▶ _Instructions to follow_
State how many lines in the material below contain the string "kern", counting only matches with the same uppercase and lowercase letters, and reply with the number alone.

▶ _Task inputs_
----------
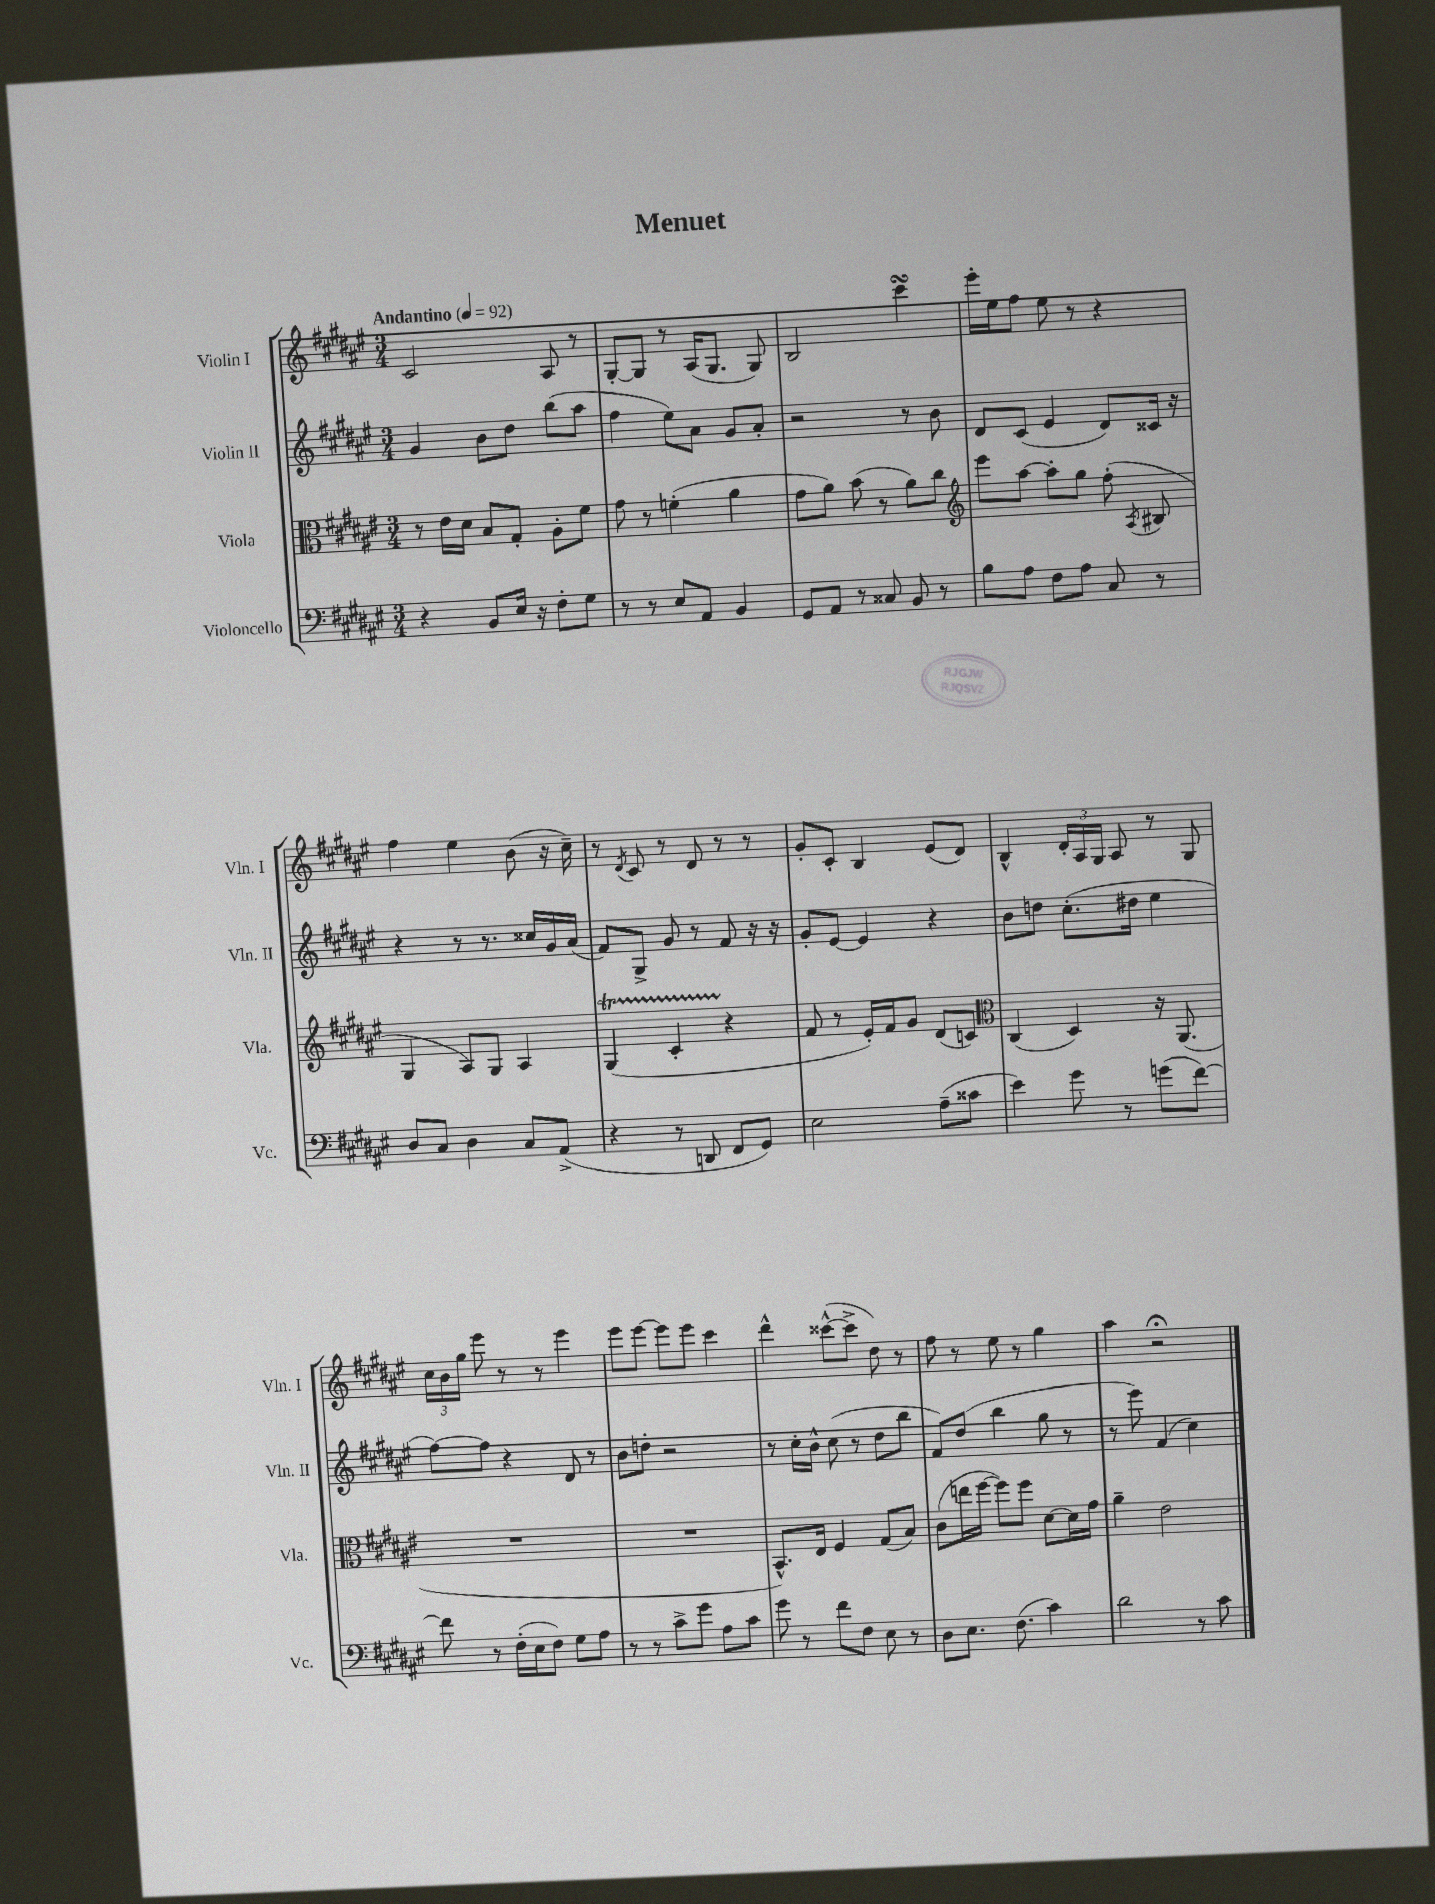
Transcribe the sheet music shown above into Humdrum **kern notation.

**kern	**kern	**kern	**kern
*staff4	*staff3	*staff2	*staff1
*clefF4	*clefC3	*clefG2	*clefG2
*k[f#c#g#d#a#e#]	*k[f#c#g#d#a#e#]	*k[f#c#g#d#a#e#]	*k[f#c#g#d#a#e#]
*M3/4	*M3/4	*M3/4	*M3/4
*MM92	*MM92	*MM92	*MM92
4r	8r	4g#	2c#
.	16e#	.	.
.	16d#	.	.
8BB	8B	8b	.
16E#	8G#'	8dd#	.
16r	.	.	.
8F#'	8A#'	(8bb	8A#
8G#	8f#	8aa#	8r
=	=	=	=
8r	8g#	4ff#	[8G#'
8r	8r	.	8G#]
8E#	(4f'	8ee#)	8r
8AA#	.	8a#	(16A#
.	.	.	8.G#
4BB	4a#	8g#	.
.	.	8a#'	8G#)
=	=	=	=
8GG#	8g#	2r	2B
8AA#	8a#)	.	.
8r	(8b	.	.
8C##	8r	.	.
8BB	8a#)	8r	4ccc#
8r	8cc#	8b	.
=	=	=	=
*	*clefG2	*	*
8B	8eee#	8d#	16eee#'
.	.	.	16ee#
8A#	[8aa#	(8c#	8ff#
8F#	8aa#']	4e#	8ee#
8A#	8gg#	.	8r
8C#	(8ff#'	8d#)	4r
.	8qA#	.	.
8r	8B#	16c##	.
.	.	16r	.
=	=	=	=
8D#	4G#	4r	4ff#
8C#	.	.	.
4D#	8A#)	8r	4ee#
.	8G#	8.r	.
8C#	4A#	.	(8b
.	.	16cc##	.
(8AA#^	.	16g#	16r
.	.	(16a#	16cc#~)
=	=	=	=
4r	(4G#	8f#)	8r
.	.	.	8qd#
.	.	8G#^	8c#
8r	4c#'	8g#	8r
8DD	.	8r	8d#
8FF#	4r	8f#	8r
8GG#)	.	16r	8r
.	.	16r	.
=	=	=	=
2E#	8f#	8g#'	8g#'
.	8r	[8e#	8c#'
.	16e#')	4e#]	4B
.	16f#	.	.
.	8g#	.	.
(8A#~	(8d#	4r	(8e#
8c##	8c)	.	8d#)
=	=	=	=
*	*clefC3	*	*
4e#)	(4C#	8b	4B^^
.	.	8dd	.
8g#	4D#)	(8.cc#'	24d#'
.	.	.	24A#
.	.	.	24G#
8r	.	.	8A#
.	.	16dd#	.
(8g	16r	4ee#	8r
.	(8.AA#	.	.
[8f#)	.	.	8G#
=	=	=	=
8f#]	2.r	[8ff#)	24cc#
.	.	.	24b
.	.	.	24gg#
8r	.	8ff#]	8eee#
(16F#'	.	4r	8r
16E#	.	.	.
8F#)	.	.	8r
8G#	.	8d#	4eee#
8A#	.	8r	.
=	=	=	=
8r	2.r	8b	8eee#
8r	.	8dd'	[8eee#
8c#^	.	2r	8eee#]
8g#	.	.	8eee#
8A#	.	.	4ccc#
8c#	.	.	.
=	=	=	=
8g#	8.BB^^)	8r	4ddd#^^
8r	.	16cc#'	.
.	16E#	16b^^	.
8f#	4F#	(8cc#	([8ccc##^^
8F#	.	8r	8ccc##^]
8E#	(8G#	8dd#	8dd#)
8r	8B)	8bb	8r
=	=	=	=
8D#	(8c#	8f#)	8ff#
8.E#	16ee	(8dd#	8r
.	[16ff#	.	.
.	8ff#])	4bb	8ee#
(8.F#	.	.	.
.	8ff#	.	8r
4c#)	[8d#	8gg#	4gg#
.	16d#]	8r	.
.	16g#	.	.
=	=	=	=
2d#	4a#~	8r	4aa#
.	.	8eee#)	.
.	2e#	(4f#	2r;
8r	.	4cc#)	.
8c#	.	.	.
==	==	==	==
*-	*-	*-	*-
----------
▶ _Task solution_
2